**AIM**. Take the material and output all of it exactly.

**STORED DATA**.
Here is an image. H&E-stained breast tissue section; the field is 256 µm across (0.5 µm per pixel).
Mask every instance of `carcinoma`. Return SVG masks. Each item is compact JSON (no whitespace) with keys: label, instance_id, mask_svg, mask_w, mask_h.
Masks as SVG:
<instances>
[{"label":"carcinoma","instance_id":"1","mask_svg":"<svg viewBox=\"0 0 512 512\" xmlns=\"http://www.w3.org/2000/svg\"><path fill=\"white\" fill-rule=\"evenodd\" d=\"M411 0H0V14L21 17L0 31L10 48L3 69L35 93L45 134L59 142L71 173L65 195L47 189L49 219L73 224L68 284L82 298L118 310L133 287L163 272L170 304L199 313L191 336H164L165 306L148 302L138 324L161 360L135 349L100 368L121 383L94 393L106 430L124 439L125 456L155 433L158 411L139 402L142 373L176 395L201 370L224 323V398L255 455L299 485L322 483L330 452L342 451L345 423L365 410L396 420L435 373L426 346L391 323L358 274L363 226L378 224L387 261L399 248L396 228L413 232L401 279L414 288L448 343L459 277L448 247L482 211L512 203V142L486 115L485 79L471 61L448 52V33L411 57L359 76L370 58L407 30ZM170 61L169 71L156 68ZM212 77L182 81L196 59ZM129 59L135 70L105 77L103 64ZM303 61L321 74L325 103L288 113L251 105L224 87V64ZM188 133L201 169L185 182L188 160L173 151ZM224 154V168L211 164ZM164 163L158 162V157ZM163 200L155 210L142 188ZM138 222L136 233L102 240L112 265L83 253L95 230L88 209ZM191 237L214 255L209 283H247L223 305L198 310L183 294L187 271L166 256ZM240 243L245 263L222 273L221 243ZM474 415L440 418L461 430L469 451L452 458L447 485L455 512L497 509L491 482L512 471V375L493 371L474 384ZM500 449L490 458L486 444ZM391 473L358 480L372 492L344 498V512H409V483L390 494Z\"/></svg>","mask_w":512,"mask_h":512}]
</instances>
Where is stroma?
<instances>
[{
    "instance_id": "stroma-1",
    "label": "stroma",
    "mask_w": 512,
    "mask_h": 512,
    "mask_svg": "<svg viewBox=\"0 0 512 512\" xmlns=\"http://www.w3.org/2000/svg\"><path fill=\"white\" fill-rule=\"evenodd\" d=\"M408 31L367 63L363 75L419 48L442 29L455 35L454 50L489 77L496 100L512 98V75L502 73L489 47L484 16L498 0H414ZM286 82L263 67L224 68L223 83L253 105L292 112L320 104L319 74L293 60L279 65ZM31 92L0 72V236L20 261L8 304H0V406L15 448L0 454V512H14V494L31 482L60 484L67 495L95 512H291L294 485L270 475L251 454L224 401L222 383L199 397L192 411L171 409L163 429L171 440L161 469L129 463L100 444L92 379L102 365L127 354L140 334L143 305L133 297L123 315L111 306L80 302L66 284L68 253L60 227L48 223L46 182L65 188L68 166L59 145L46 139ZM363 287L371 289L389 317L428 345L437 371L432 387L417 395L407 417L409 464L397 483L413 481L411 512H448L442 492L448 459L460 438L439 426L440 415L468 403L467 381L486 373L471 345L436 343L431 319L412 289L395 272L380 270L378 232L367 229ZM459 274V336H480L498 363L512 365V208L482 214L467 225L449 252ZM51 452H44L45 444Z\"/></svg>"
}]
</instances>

**ANSWER TO THIS PROBLEM**.
Here is an image. H&E-stained breast tissue section; the field is 256 µm across (0.5 µm per pixel).
Mask every instance of `carcinoma`. Return SVG masks. Each item is compact JSON (no whitespace) with keys: label, instance_id, mask_svg, mask_w, mask_h.
Masks as SVG:
<instances>
[{"label":"carcinoma","instance_id":"1","mask_svg":"<svg viewBox=\"0 0 512 512\" xmlns=\"http://www.w3.org/2000/svg\"><path fill=\"white\" fill-rule=\"evenodd\" d=\"M411 0H0V14L21 17L0 31L10 48L3 69L35 93L45 134L59 142L71 173L65 195L47 189L49 219L73 224L68 284L82 298L118 310L133 287L163 272L170 304L199 313L191 336H164L165 306L148 302L138 324L161 360L135 349L100 368L121 383L94 393L106 430L124 439L125 456L155 433L158 411L139 402L142 373L176 395L201 370L224 323V398L255 455L299 485L322 483L330 452L342 451L345 423L365 410L396 420L435 373L426 346L391 323L358 274L363 226L378 224L387 261L399 248L396 228L413 232L401 279L414 288L448 343L459 277L448 247L482 211L512 203V142L486 115L485 79L471 61L448 52V33L411 57L359 76L370 58L407 30ZM170 61L169 71L156 68ZM212 77L182 81L196 59ZM129 59L135 70L105 77L103 64ZM303 61L321 74L325 103L288 113L251 105L224 87V64ZM188 133L201 169L185 182L188 160L173 151ZM224 154V168L211 164ZM164 163L158 162V157ZM163 200L155 210L142 188ZM138 222L136 233L102 240L112 265L83 253L95 230L88 209ZM191 237L214 255L209 283H247L223 305L198 310L183 294L187 271L166 256ZM240 243L245 263L222 273L221 243ZM474 415L440 418L461 430L469 451L452 458L447 485L455 512L497 509L491 482L512 471V375L493 371L474 384ZM500 449L490 458L486 444ZM391 473L358 480L372 492L344 498V512H409V483L390 494Z\"/></svg>","mask_w":512,"mask_h":512}]
</instances>
Where is stroma?
<instances>
[{
    "instance_id": "stroma-1",
    "label": "stroma",
    "mask_w": 512,
    "mask_h": 512,
    "mask_svg": "<svg viewBox=\"0 0 512 512\" xmlns=\"http://www.w3.org/2000/svg\"><path fill=\"white\" fill-rule=\"evenodd\" d=\"M408 31L367 63L363 75L419 48L442 29L455 35L454 50L489 77L496 100L512 98V75L502 73L489 47L484 16L498 0H414ZM286 82L263 67L224 68L223 83L253 105L292 112L320 104L319 74L293 60L279 65ZM31 92L0 72V236L20 261L8 304H0V406L15 448L0 454V512H14V494L31 482L60 484L67 495L95 512H291L294 485L270 475L251 454L224 401L222 383L199 397L192 411L171 409L163 429L171 440L161 469L129 463L100 444L92 379L102 365L127 354L140 334L143 305L133 297L123 315L111 306L80 302L66 284L68 253L60 227L48 223L46 182L65 188L68 166L59 145L46 139ZM363 287L371 289L389 317L428 345L437 371L432 387L417 395L407 417L409 464L397 483L413 481L411 512H448L442 492L448 459L460 438L439 426L440 415L468 403L467 381L486 373L471 345L436 343L431 319L412 289L395 272L380 270L378 232L367 229ZM459 274V336H480L498 363L512 365V208L482 214L467 225L449 252ZM51 452H44L45 444Z\"/></svg>"
}]
</instances>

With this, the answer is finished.